Exercise brief »
Would you transcribe each entry that follows word for word, minus the images?
- - - - - - -
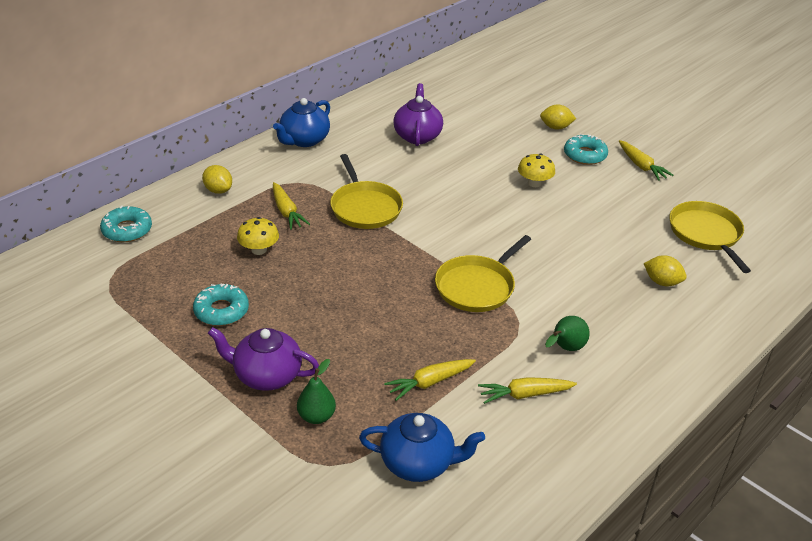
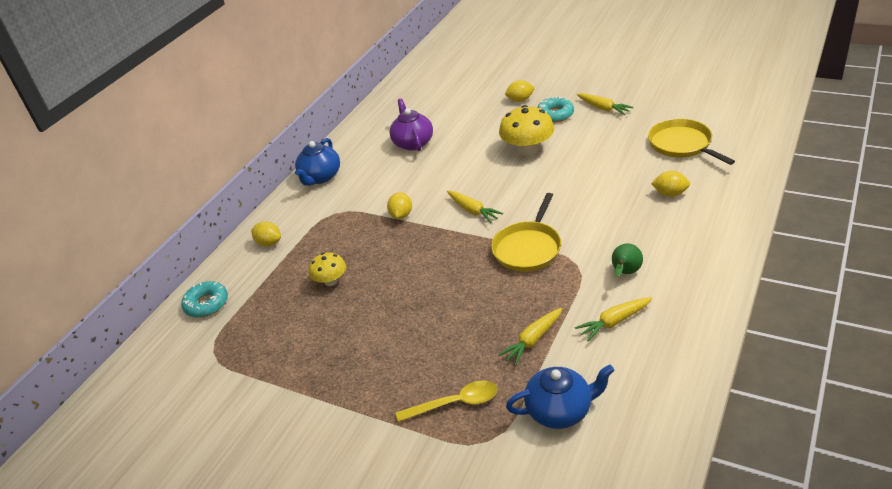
camera: 10 degrees left, 0 degrees up
(221, 311) = (326, 344): turquoise donut -> none
(266, 375) = (394, 384): purple teapot -> none
(286, 211) = (337, 241): yellow carrot -> yellow carrot (473, 211)
(316, 416) = (455, 403): green pear -> yellow spoon
(365, 207) = (401, 215): yellow pan -> yellow lemon
(534, 183) = (528, 149): yellow mushroom -> yellow mushroom, size x1.69

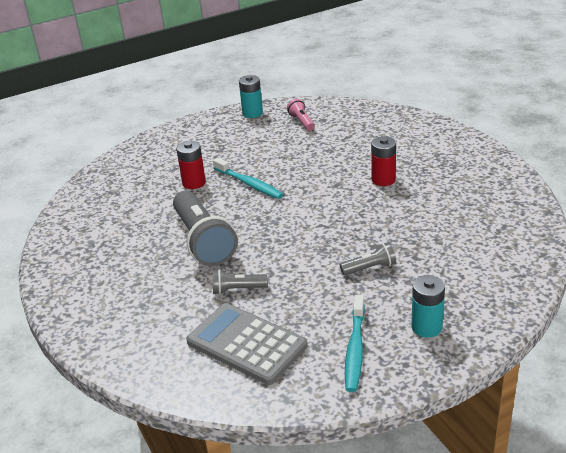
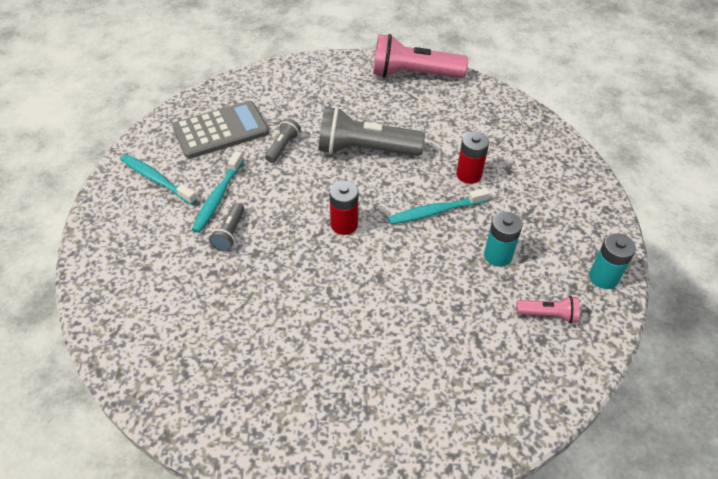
camera: 115 degrees right, 15 degrees up
(63, 255) = (413, 74): none -> pink flashlight
(337, 296) = (218, 197): none -> turquoise toothbrush
(383, 180) = (355, 321): red battery -> red battery (344, 224)
(426, 327) = (132, 229): turquoise battery -> turquoise battery (498, 255)

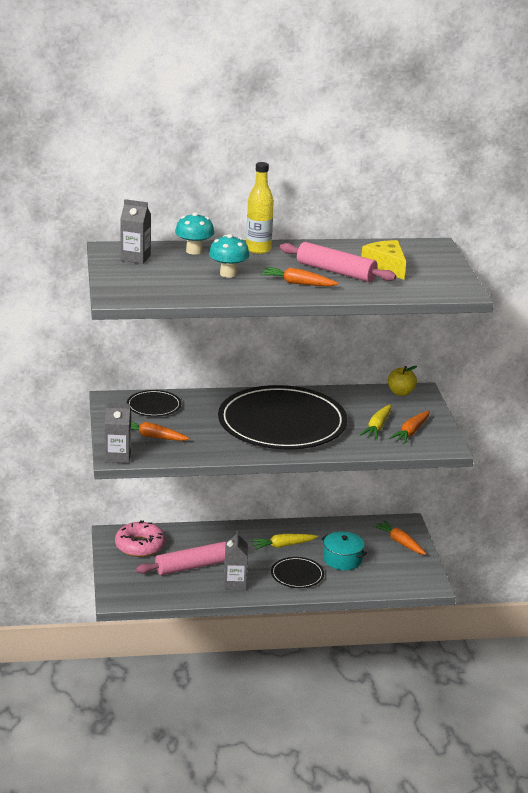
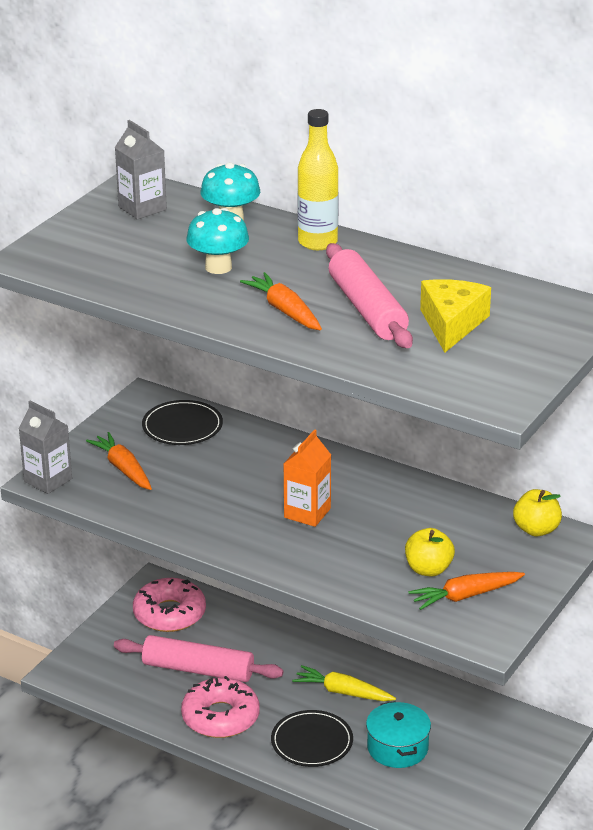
camera: 40 degrees right, 5 degrees up
(235, 583) = (220, 717): grey carton -> pink donut
(282, 423) = (307, 513): black plate -> orange carton
(377, 427) = (428, 569): yellow carrot -> yellow apple
(400, 542) = (507, 759): orange carrot -> none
- - - - - - -
Solved exercise »
camera: 10 degrees left, 0 degrees up
(221, 311) = (326, 344): turquoise donut -> none
(266, 375) = (394, 384): purple teapot -> none
(286, 211) = (337, 241): yellow carrot -> yellow carrot (473, 211)
(316, 416) = (455, 403): green pear -> yellow spoon
(365, 207) = (401, 215): yellow pan -> yellow lemon
(534, 183) = (528, 149): yellow mushroom -> yellow mushroom, size x1.69

camera: 115 degrees right, 15 degrees up
(63, 255) = (413, 74): none -> pink flashlight
(337, 296) = (218, 197): none -> turquoise toothbrush
(383, 180) = (355, 321): red battery -> red battery (344, 224)
(426, 327) = (132, 229): turquoise battery -> turquoise battery (498, 255)

camera: 40 degrees right, 5 degrees up
(235, 583) = (220, 717): grey carton -> pink donut
(282, 423) = (307, 513): black plate -> orange carton
(377, 427) = (428, 569): yellow carrot -> yellow apple
(400, 542) = (507, 759): orange carrot -> none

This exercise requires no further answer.